*** RECORDS TO USE Section Begins ***

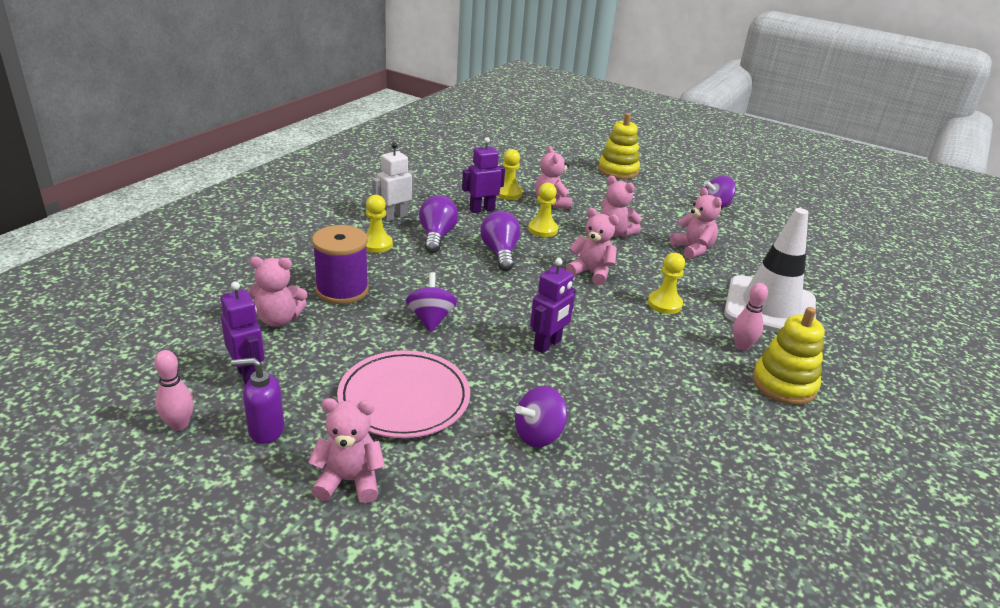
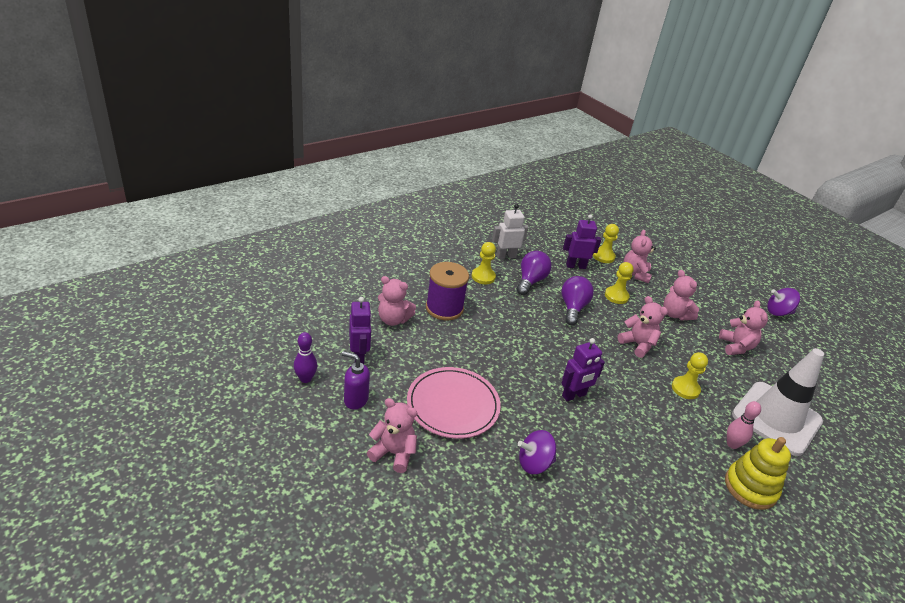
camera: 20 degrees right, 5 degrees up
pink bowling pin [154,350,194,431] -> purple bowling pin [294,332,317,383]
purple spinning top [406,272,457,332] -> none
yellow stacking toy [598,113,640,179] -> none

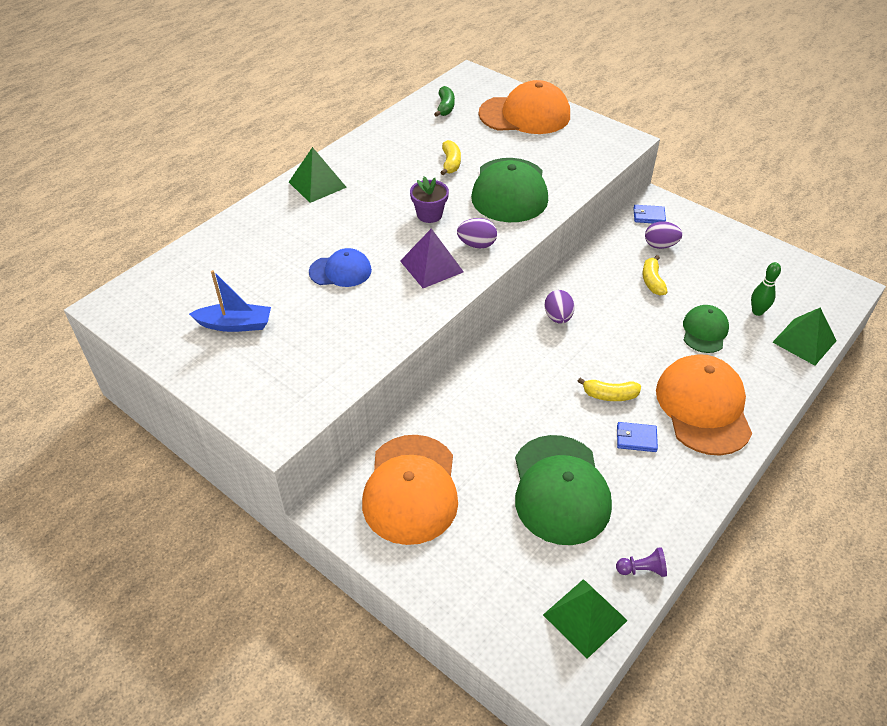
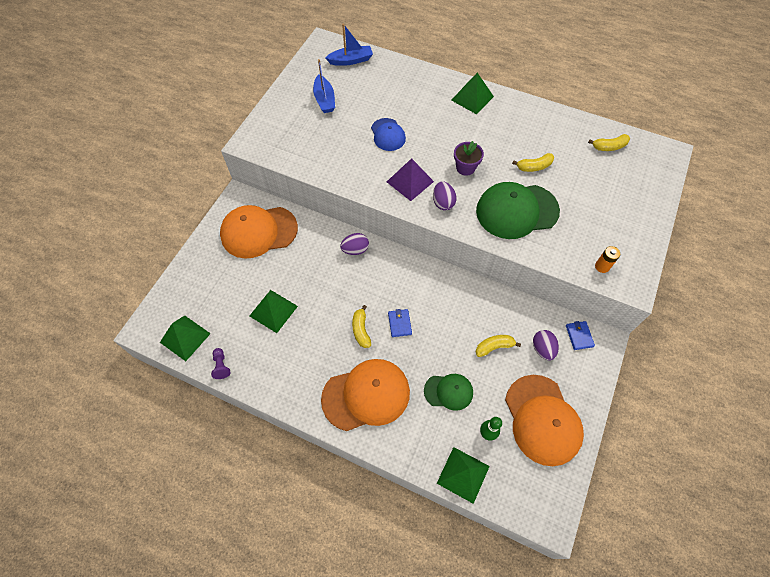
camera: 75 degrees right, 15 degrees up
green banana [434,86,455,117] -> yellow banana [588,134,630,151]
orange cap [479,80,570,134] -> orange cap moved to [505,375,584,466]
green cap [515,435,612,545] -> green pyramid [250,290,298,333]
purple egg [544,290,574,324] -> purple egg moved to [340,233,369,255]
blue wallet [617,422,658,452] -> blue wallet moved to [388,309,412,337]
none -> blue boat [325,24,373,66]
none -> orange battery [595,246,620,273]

*** RECORDS TO USE Section Ends ***

• EXERCISE INSTRUCTIONS:
Your answer should contain all the material above, written out exactly, and none of the pictures.

• SOLUTION FOR THIS PROBLEM:
camera: 20 degrees right, 5 degrees up
pink bowling pin [154,350,194,431] -> purple bowling pin [294,332,317,383]
purple spinning top [406,272,457,332] -> none
yellow stacking toy [598,113,640,179] -> none

camera: 75 degrees right, 15 degrees up
green banana [434,86,455,117] -> yellow banana [588,134,630,151]
orange cap [479,80,570,134] -> orange cap moved to [505,375,584,466]
green cap [515,435,612,545] -> green pyramid [250,290,298,333]
purple egg [544,290,574,324] -> purple egg moved to [340,233,369,255]
blue wallet [617,422,658,452] -> blue wallet moved to [388,309,412,337]
none -> blue boat [325,24,373,66]
none -> orange battery [595,246,620,273]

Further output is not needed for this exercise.